Work order: In the entries below, the lines from the one with "C103: 10nF (GND, IC104/GP2) -> 10nF (GND, VA)" through the one with "D6: none -> LED red (A NET19, K NET3)" are to be copied exactly; both ends count.

Itemized modification records:
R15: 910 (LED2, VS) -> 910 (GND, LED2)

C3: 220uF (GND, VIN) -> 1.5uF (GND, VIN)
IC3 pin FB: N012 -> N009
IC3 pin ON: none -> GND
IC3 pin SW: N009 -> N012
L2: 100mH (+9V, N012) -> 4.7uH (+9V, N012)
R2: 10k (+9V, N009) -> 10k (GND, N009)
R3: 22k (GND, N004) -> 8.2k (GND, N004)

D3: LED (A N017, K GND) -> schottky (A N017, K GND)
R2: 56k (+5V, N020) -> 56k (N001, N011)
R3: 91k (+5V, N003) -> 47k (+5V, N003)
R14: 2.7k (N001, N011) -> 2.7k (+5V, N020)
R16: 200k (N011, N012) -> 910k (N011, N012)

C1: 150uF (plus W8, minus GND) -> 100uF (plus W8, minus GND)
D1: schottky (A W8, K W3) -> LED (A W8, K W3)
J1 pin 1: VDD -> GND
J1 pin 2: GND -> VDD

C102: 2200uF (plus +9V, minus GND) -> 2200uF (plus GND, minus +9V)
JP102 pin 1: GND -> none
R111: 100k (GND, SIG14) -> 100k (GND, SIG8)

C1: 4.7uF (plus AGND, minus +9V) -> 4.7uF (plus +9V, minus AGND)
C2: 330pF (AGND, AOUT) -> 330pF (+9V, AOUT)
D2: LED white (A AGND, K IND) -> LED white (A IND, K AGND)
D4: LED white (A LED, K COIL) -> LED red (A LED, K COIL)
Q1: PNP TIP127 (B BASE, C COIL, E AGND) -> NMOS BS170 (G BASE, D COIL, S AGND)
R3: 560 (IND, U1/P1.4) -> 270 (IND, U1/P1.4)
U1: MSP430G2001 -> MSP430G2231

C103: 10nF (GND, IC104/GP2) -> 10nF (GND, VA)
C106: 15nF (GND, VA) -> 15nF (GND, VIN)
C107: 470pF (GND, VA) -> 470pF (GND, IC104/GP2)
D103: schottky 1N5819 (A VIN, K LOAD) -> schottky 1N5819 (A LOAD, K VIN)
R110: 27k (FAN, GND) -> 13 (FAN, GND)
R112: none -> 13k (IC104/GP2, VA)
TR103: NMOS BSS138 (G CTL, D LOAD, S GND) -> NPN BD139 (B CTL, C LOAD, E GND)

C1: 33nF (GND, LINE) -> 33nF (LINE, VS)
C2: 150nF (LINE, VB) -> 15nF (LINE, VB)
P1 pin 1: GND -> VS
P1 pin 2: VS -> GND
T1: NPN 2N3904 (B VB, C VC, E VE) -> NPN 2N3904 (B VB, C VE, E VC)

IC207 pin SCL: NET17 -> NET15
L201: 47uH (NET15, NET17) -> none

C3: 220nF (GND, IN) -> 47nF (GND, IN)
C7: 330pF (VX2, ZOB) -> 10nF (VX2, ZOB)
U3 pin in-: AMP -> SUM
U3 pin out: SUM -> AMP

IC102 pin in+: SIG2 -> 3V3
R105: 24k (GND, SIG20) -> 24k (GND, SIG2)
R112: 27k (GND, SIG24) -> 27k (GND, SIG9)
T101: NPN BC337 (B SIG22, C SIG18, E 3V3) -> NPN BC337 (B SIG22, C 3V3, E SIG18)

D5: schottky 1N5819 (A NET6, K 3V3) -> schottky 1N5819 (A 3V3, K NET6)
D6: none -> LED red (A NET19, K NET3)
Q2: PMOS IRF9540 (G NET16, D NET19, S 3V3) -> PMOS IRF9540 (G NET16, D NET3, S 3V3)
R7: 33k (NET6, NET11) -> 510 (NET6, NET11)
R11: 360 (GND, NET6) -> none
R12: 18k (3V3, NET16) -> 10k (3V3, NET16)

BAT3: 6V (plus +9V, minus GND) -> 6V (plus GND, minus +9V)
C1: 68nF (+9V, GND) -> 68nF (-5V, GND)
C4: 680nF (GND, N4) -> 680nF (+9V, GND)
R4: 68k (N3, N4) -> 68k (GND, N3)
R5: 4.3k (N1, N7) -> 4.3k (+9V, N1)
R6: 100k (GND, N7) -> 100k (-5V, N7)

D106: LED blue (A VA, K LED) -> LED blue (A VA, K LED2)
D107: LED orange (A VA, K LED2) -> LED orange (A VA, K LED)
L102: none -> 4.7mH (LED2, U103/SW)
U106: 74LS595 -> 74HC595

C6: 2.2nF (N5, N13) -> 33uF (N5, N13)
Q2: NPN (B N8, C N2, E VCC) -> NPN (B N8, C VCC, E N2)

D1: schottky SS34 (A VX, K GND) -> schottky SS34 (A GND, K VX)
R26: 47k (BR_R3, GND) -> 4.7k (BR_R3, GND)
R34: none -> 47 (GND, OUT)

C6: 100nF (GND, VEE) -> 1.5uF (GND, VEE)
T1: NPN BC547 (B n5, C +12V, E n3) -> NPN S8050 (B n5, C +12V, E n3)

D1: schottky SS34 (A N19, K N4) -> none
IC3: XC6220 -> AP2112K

Completed task:
C103: 10nF (GND, IC104/GP2) -> 10nF (GND, VA)
C106: 15nF (GND, VA) -> 15nF (GND, VIN)
C107: 470pF (GND, VA) -> 470pF (GND, IC104/GP2)
D103: schottky 1N5819 (A VIN, K LOAD) -> schottky 1N5819 (A LOAD, K VIN)
R110: 27k (FAN, GND) -> 13 (FAN, GND)
R112: none -> 13k (IC104/GP2, VA)
TR103: NMOS BSS138 (G CTL, D LOAD, S GND) -> NPN BD139 (B CTL, C LOAD, E GND)

C1: 33nF (GND, LINE) -> 33nF (LINE, VS)
C2: 150nF (LINE, VB) -> 15nF (LINE, VB)
P1 pin 1: GND -> VS
P1 pin 2: VS -> GND
T1: NPN 2N3904 (B VB, C VC, E VE) -> NPN 2N3904 (B VB, C VE, E VC)

IC207 pin SCL: NET17 -> NET15
L201: 47uH (NET15, NET17) -> none

C3: 220nF (GND, IN) -> 47nF (GND, IN)
C7: 330pF (VX2, ZOB) -> 10nF (VX2, ZOB)
U3 pin in-: AMP -> SUM
U3 pin out: SUM -> AMP

IC102 pin in+: SIG2 -> 3V3
R105: 24k (GND, SIG20) -> 24k (GND, SIG2)
R112: 27k (GND, SIG24) -> 27k (GND, SIG9)
T101: NPN BC337 (B SIG22, C SIG18, E 3V3) -> NPN BC337 (B SIG22, C 3V3, E SIG18)

D5: schottky 1N5819 (A NET6, K 3V3) -> schottky 1N5819 (A 3V3, K NET6)
D6: none -> LED red (A NET19, K NET3)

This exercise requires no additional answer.